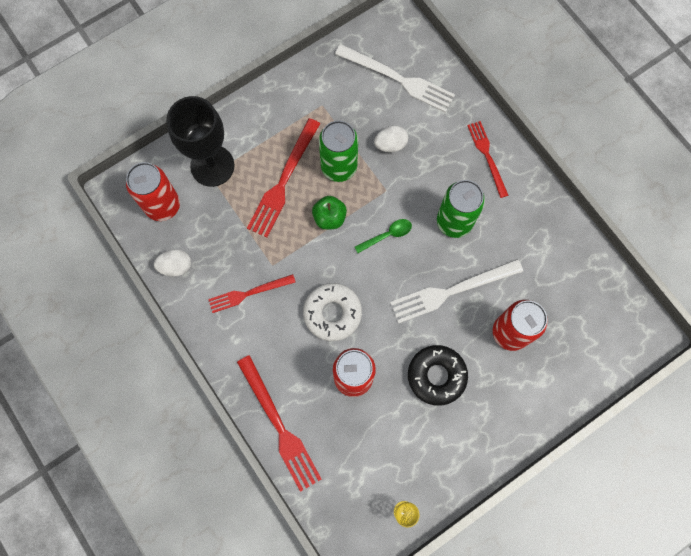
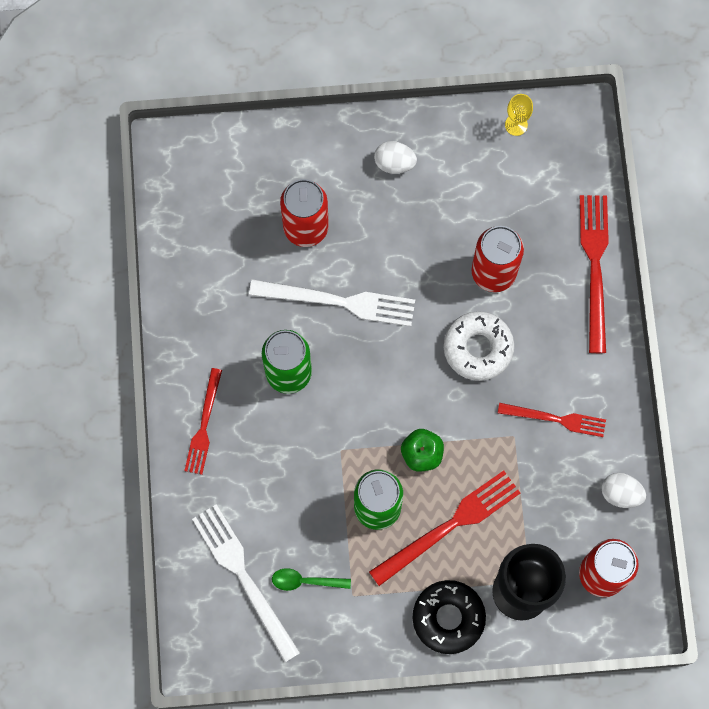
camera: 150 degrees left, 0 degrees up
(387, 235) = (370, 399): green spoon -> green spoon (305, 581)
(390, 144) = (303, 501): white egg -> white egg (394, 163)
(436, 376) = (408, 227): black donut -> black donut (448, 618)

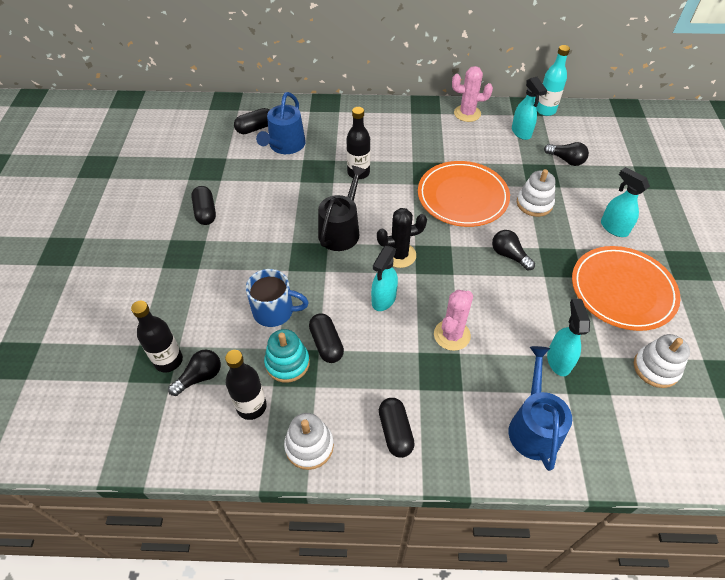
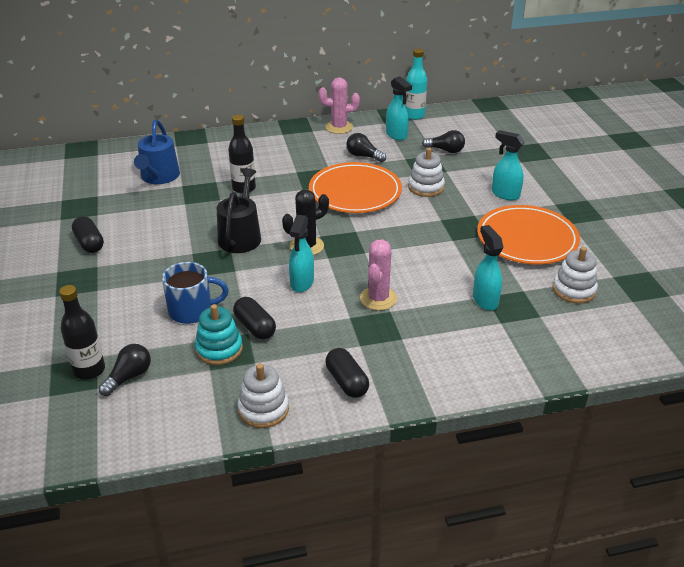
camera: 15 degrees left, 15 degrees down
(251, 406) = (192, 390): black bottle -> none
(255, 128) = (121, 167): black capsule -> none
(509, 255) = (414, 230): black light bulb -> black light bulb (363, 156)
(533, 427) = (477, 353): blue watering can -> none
------------------------------------
_Task to complete_
Wherever the listing shows a picture, omit it and output the rest exactly as given.

_Response to the task_
camera: 150 degrees left, 0 degrees up
(387, 235) = (370, 399): green spoon -> green spoon (305, 581)
(390, 144) = (303, 501): white egg -> white egg (394, 163)
(436, 376) = (408, 227): black donut -> black donut (448, 618)

camera: 15 degrees left, 15 degrees down
(251, 406) = (192, 390): black bottle -> none
(255, 128) = (121, 167): black capsule -> none
(509, 255) = (414, 230): black light bulb -> black light bulb (363, 156)
(533, 427) = (477, 353): blue watering can -> none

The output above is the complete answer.